(Change detection data)
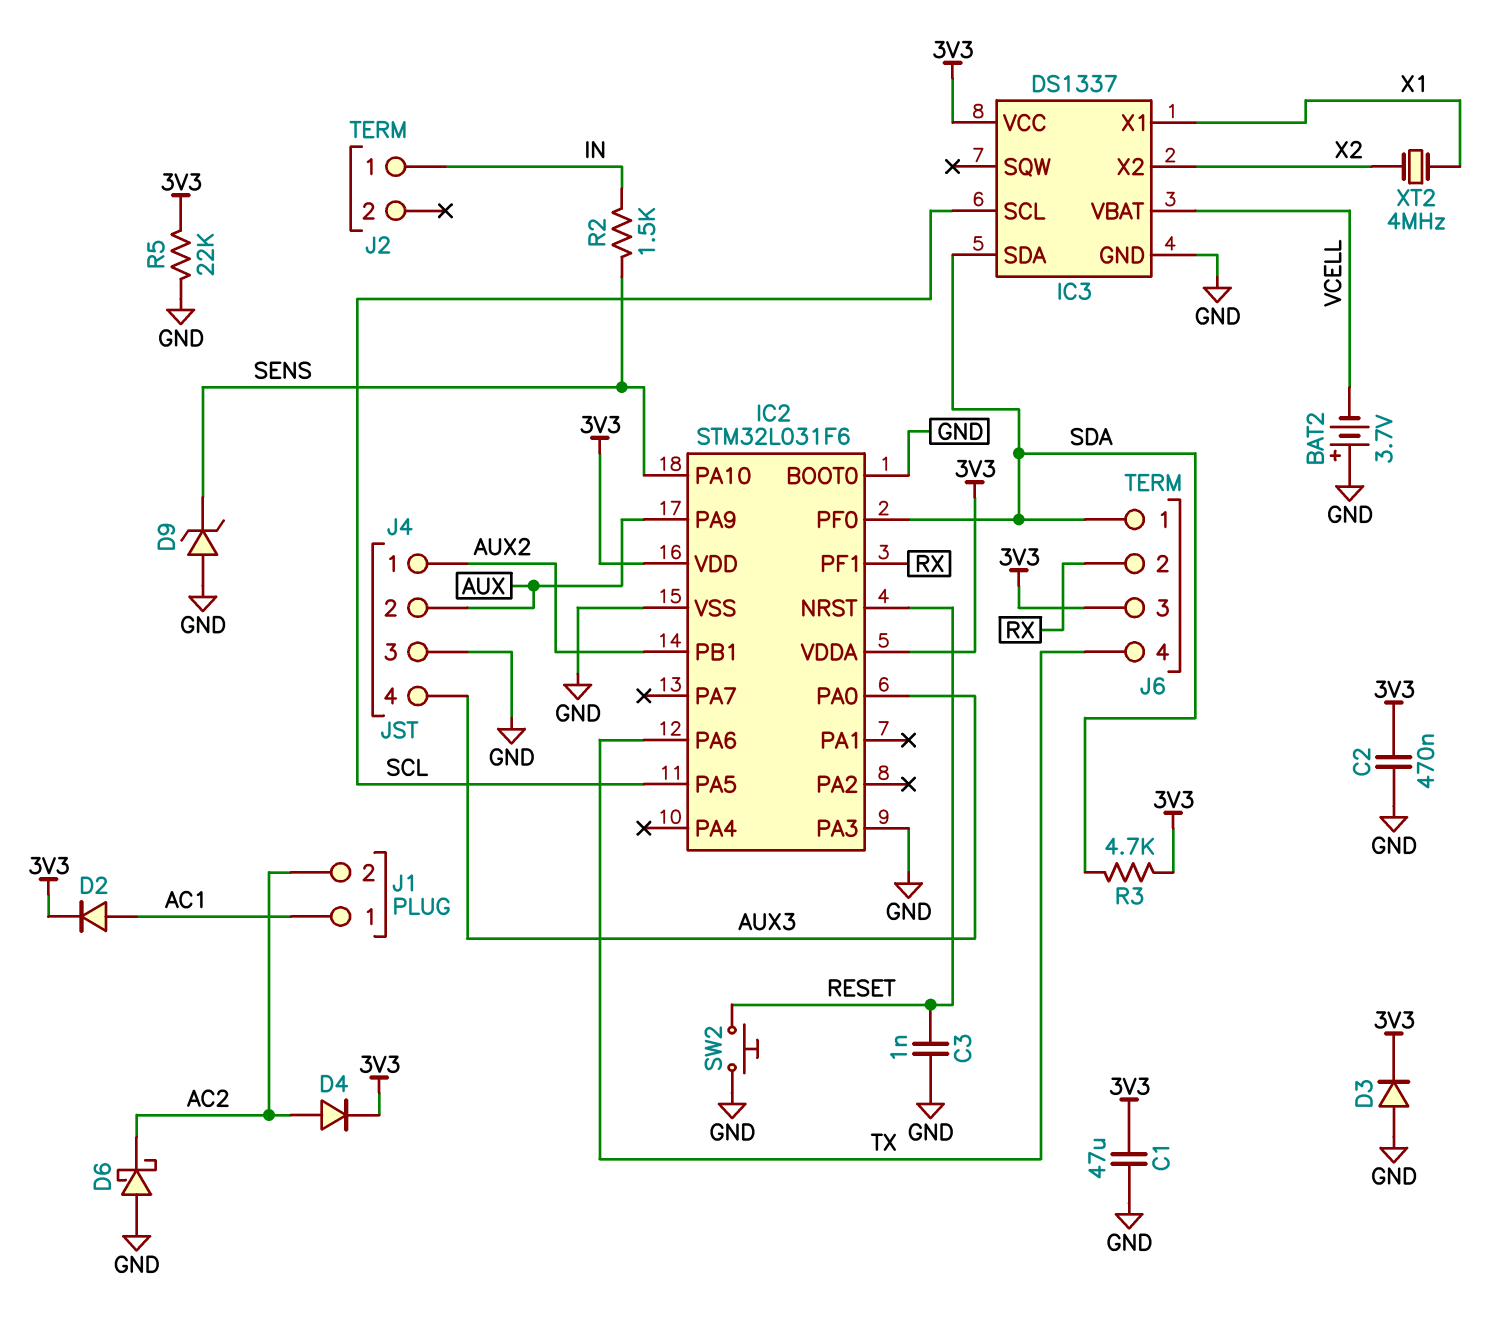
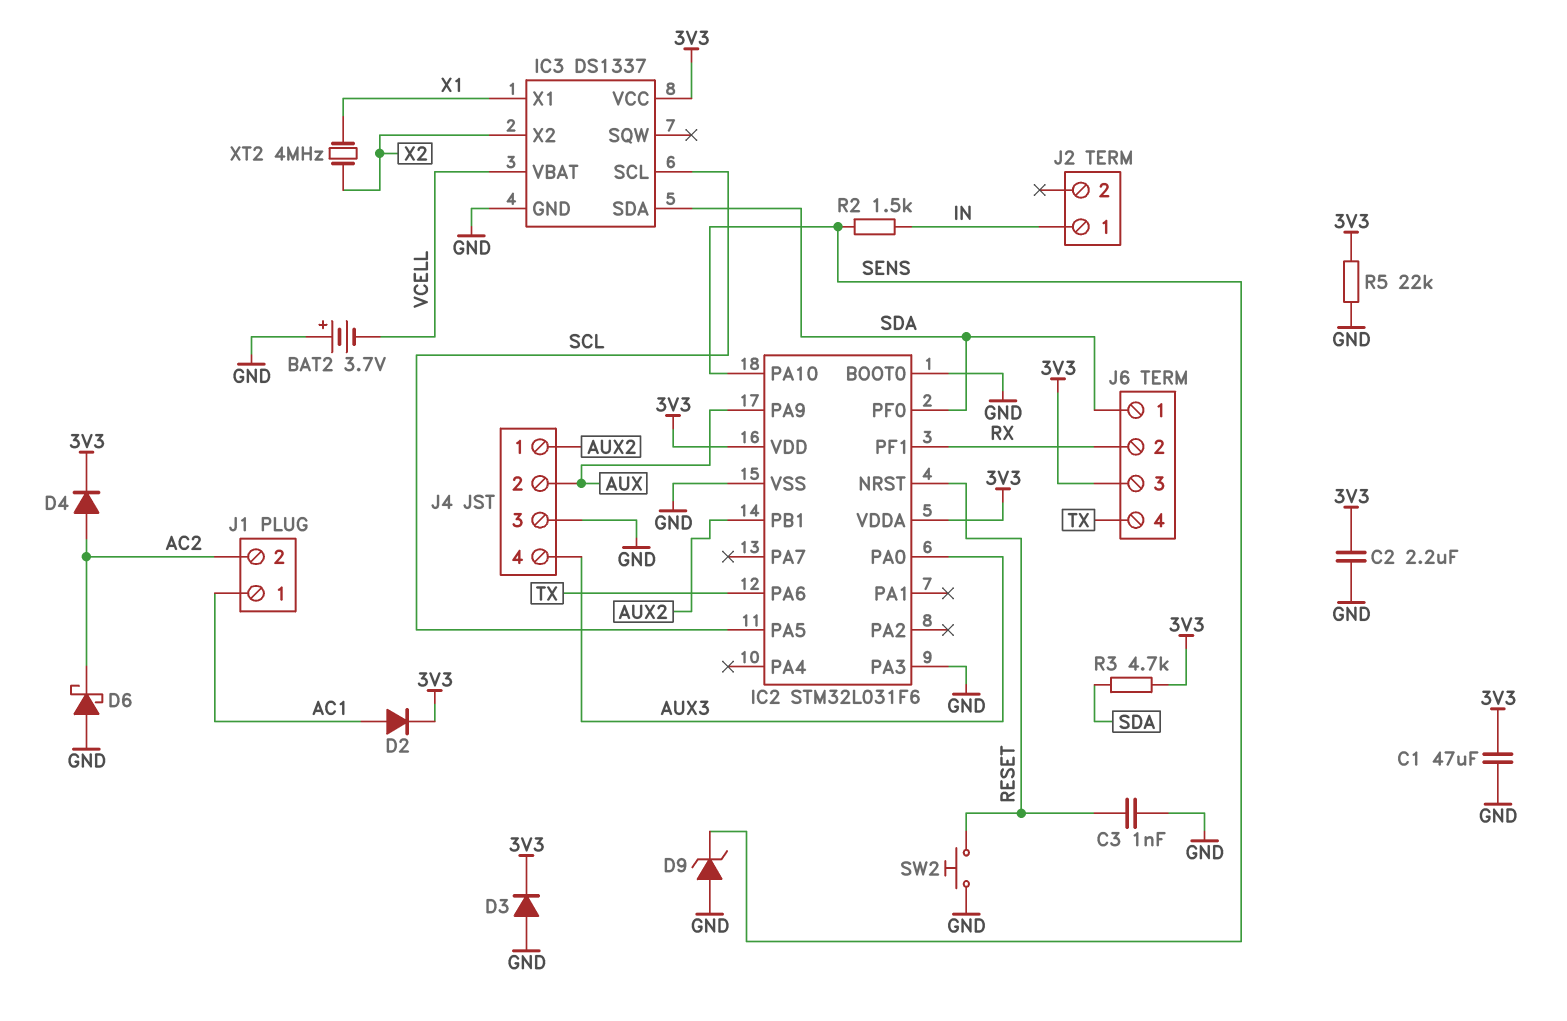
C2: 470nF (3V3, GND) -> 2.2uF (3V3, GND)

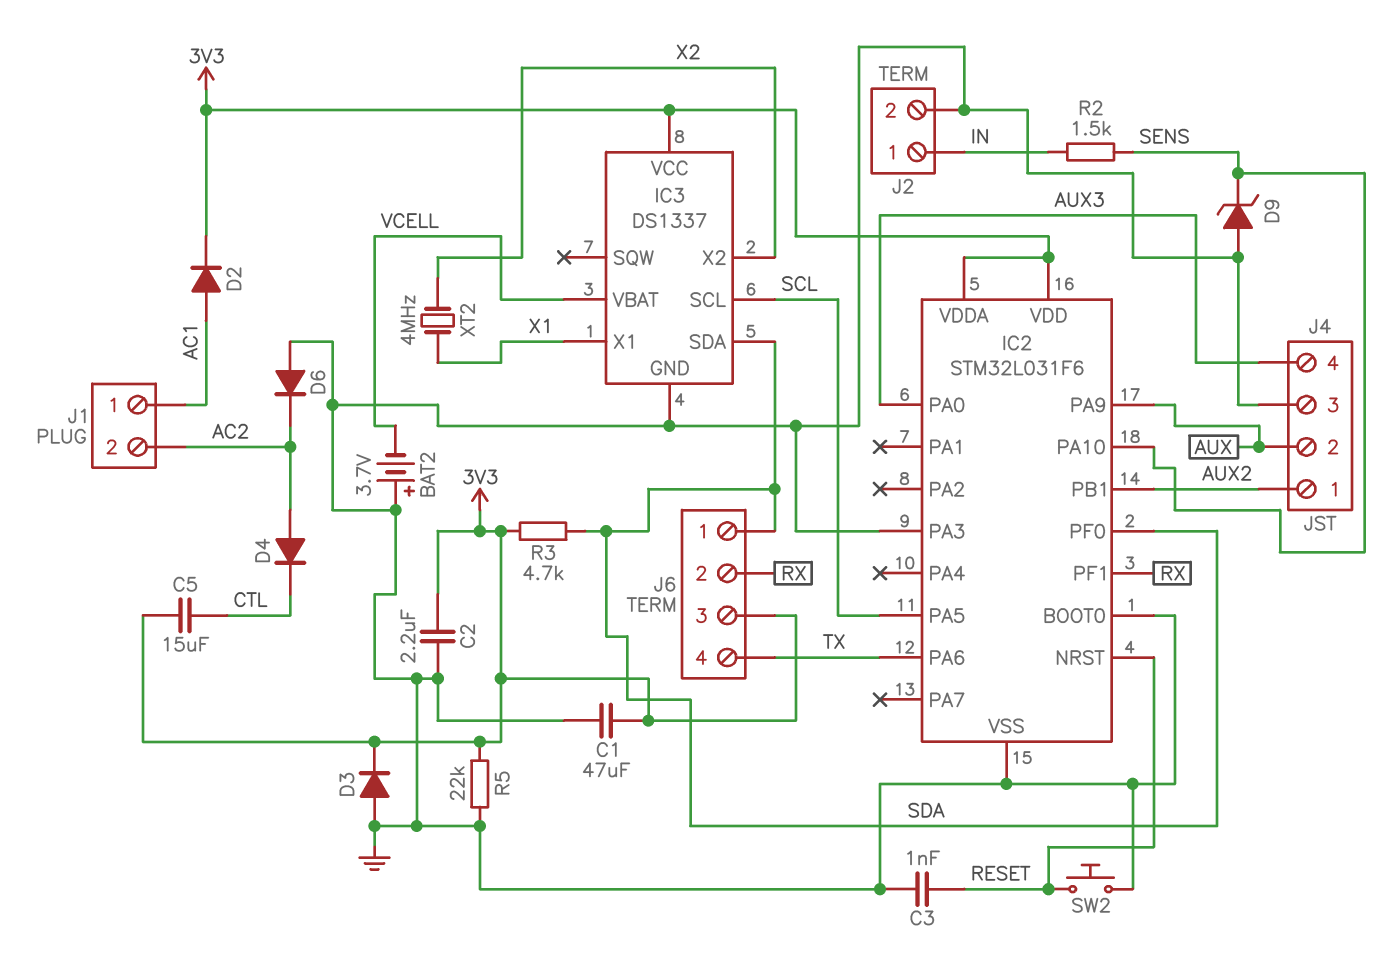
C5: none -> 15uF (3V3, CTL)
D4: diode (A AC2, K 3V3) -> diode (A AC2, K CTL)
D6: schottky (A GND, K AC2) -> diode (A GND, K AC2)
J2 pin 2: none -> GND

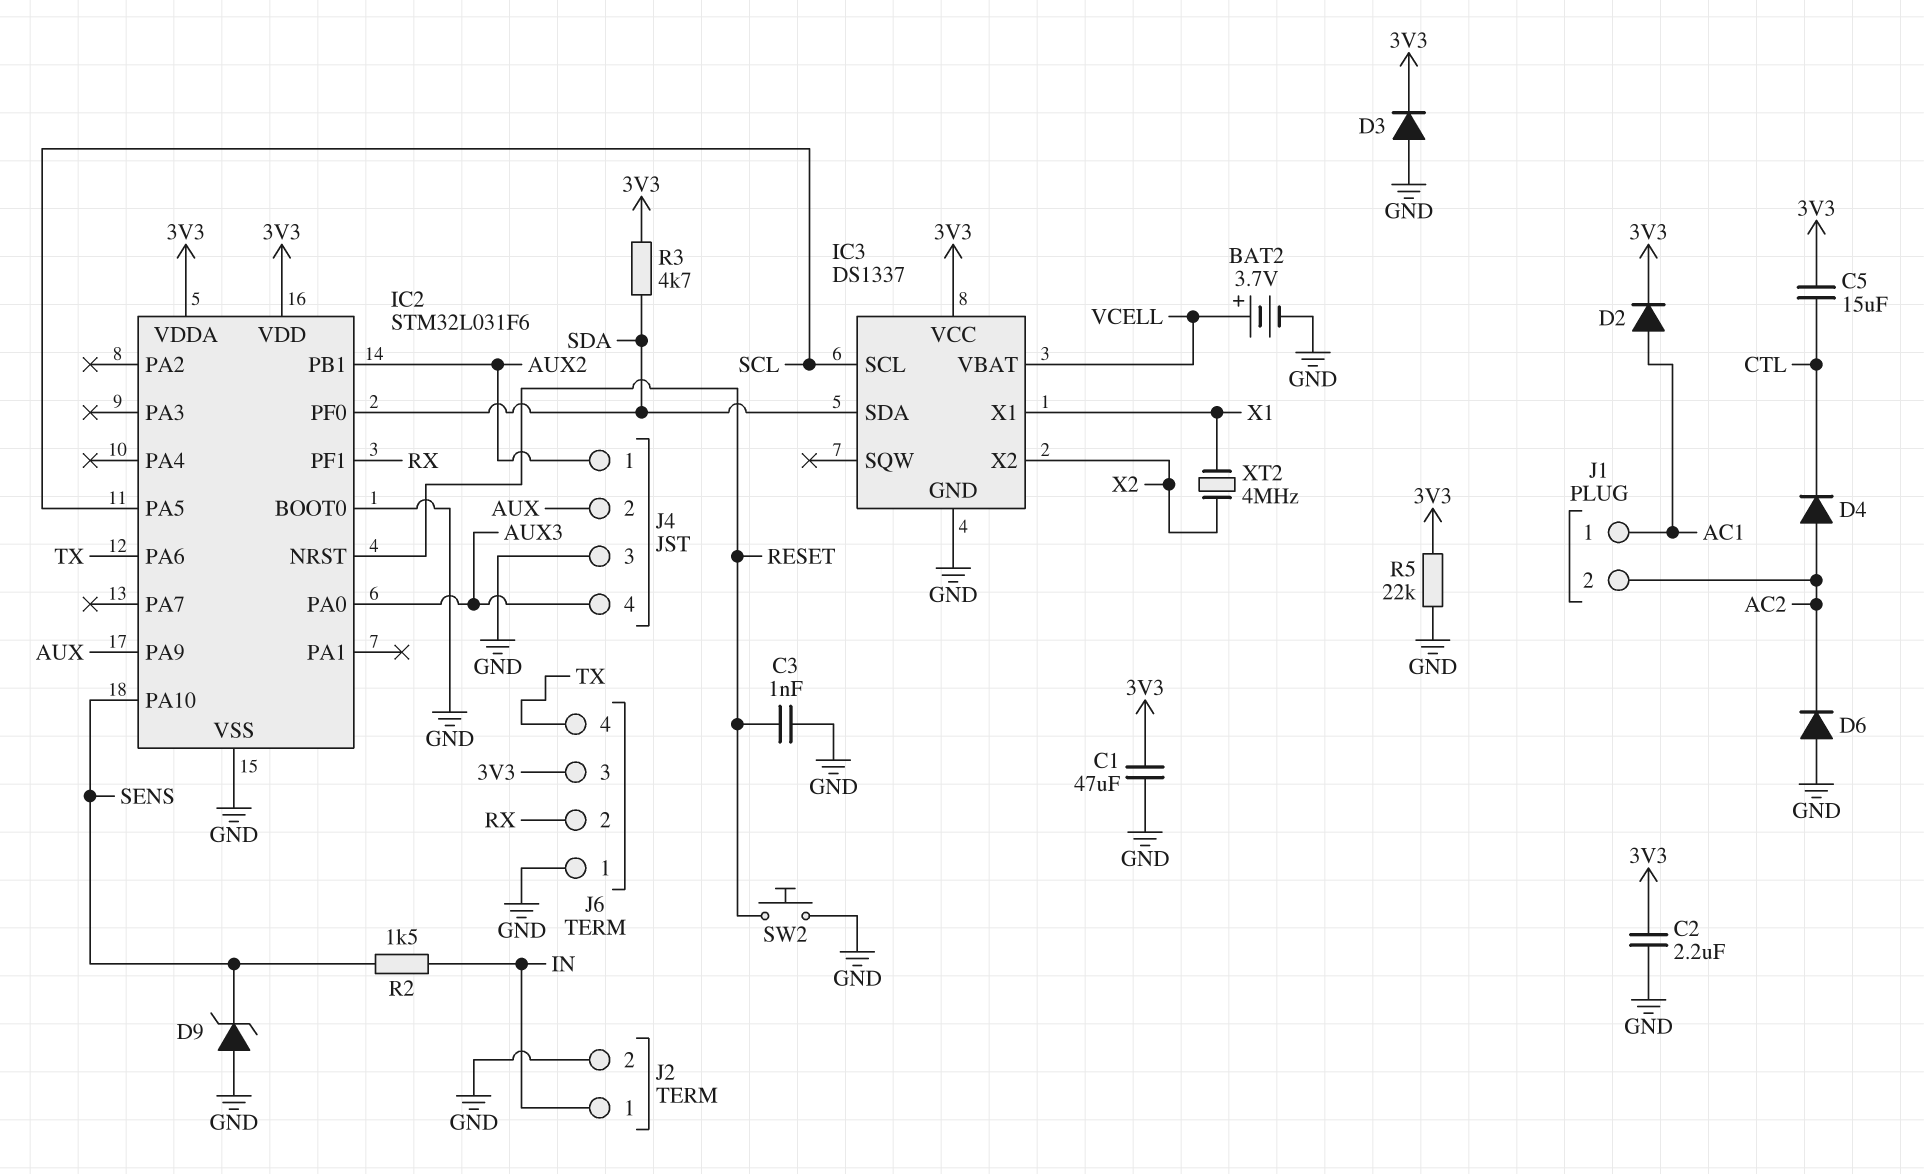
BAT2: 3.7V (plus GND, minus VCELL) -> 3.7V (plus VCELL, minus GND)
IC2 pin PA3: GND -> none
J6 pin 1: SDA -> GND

TASK DETAILS — An exact reproduction of the data is needed, with no pictures included.

RESPONSE AREA —
C2: 470nF (3V3, GND) -> 2.2uF (3V3, GND)

C5: none -> 15uF (3V3, CTL)
D4: diode (A AC2, K 3V3) -> diode (A AC2, K CTL)
D6: schottky (A GND, K AC2) -> diode (A GND, K AC2)
J2 pin 2: none -> GND

BAT2: 3.7V (plus GND, minus VCELL) -> 3.7V (plus VCELL, minus GND)
IC2 pin PA3: GND -> none
J6 pin 1: SDA -> GND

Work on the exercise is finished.